## How to complete this task:
Go through the records line by line from the top and repeat each one exactly, ending with the line that contains "brown 2x2 brick [236,167,333,264]".

## Material for this exercise:
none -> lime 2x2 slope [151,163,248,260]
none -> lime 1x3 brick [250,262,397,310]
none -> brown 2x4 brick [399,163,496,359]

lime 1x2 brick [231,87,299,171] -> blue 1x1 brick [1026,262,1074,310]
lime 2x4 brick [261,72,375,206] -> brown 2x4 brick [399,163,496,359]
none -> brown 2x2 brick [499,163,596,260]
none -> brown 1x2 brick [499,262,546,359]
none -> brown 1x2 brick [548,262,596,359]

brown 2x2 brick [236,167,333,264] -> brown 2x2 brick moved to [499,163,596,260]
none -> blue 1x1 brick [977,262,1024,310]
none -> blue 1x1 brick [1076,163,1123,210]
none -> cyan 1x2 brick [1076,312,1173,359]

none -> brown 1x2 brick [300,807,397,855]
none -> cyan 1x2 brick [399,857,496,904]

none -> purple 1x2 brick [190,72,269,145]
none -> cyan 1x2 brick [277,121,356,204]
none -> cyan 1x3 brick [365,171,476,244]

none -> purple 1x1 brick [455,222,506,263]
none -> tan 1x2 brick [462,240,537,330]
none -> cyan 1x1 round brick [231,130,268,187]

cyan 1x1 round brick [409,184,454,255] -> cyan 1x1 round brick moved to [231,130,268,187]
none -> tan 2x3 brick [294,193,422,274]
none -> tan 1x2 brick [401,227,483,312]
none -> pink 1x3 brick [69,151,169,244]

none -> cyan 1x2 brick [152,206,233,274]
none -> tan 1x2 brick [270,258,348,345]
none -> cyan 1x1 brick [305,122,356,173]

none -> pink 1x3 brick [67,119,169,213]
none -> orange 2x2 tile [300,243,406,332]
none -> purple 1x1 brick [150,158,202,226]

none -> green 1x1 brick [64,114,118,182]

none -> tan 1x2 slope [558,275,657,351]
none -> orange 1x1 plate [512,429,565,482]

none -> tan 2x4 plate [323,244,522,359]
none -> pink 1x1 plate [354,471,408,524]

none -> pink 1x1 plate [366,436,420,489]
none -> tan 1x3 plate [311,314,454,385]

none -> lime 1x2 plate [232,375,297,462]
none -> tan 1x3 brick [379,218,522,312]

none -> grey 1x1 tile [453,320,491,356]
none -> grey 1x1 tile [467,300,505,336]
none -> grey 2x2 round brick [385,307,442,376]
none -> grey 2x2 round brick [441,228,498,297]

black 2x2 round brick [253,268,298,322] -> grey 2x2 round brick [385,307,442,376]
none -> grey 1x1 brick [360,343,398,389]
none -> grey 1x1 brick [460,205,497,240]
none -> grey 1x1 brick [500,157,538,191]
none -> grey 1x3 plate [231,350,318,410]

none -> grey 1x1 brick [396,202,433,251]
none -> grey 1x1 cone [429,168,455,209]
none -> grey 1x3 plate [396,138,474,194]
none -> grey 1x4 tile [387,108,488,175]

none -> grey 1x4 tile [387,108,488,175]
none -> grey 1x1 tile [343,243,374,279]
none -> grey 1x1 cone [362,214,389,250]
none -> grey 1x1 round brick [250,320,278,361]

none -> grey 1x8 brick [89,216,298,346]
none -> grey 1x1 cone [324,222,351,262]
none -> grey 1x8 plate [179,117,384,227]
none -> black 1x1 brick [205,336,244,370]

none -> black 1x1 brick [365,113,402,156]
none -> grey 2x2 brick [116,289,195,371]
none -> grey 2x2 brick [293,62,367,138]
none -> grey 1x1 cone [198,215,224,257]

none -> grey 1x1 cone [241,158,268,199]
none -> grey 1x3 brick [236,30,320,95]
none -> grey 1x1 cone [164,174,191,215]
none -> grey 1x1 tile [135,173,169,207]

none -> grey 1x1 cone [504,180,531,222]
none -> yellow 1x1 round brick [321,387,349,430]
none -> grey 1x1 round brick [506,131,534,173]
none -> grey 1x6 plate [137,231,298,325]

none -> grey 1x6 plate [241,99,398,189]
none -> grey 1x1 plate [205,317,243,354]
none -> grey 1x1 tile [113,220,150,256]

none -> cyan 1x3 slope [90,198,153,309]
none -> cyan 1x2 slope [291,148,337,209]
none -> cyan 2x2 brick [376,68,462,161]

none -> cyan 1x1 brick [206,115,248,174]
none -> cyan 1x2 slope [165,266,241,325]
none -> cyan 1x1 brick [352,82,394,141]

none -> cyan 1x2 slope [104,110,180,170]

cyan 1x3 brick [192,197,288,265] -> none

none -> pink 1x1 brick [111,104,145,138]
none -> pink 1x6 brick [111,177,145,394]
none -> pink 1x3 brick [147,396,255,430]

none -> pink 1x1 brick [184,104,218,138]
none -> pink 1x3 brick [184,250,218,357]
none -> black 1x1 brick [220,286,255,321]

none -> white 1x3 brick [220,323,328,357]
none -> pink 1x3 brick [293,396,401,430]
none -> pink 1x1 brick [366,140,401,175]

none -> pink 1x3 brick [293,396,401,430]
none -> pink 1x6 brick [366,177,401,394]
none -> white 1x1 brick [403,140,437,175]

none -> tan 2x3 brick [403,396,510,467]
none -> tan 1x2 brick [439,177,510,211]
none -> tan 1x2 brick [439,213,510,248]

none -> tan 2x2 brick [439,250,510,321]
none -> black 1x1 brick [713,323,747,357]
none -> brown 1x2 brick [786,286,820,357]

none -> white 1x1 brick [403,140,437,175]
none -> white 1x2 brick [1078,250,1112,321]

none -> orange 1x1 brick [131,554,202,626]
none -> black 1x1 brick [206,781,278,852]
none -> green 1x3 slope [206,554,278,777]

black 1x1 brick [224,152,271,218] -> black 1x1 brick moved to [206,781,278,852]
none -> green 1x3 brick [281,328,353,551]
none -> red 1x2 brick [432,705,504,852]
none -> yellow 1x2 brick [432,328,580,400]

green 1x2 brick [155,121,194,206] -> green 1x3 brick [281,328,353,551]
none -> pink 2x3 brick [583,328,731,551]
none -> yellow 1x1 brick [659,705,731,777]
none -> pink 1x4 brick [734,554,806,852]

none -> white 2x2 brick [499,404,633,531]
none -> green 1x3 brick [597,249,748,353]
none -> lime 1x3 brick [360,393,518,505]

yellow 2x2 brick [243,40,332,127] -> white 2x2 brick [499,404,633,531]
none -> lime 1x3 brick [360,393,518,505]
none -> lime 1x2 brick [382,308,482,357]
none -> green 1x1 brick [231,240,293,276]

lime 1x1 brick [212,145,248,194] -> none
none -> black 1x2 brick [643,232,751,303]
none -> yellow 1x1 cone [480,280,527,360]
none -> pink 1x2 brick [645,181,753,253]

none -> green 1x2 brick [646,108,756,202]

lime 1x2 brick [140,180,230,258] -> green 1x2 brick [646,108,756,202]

## Reply:
none -> lime 2x2 slope [151,163,248,260]
none -> lime 1x3 brick [250,262,397,310]
none -> brown 2x4 brick [399,163,496,359]

lime 1x2 brick [231,87,299,171] -> blue 1x1 brick [1026,262,1074,310]
lime 2x4 brick [261,72,375,206] -> brown 2x4 brick [399,163,496,359]
none -> brown 2x2 brick [499,163,596,260]
none -> brown 1x2 brick [499,262,546,359]
none -> brown 1x2 brick [548,262,596,359]

brown 2x2 brick [236,167,333,264] -> brown 2x2 brick moved to [499,163,596,260]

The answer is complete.